*Aim:* Identify every line of the rows below that contains the string "road", and copy each such line in full.

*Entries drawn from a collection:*
· · · ·

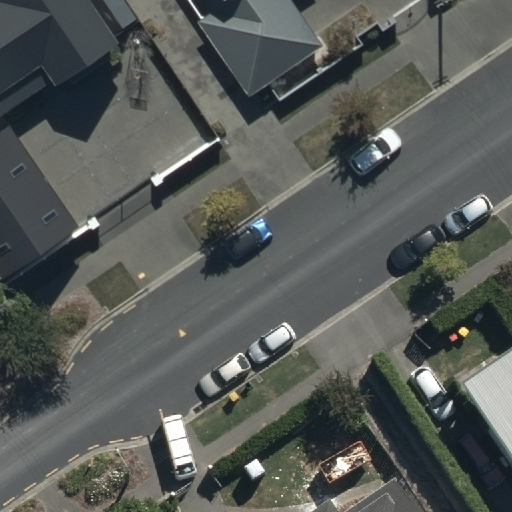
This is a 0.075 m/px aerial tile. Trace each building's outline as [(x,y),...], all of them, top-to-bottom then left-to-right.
[(117,63),(73,0),(0,0),(0,127),(46,96),(53,107),(117,63)] [(194,0),(209,21),(194,31),(246,106),(321,55),(283,0),(194,0)] [(0,255),(46,226),(0,154),(0,255)] [(511,353),(463,384),(511,461),(511,353)] [(402,511),(393,498),(372,511),(402,511)]
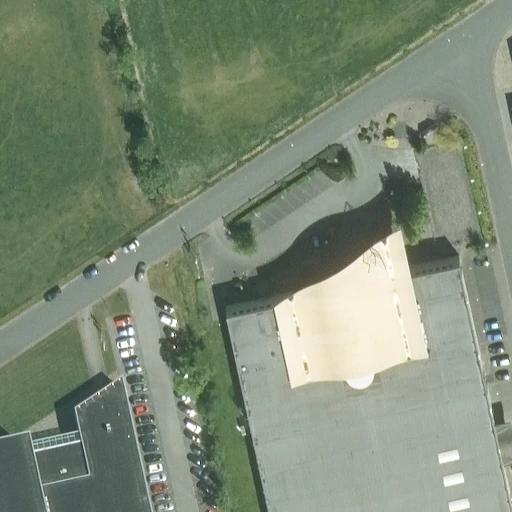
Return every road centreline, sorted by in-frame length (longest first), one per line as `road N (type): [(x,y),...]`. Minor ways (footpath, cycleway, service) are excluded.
road 1 (unclassified): [(0,353),(467,40)]
road 2 (unclassified): [(511,236),(467,40)]
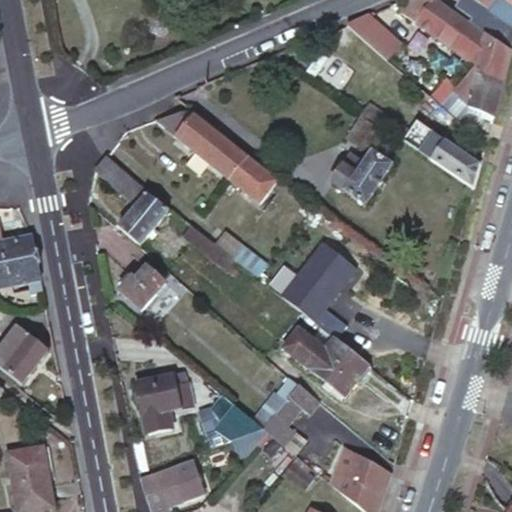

· · · ·

*Result below:*
Return every road centreline, sorted by in-frame length (longest first), one per line as `road N (type): [(x,y),...]`. Minor ways (footpath, cycleway, service) are excluded.
road 1 (unclassified): [(0,353),(467,40)]
road 2 (unclassified): [(511,236),(467,40)]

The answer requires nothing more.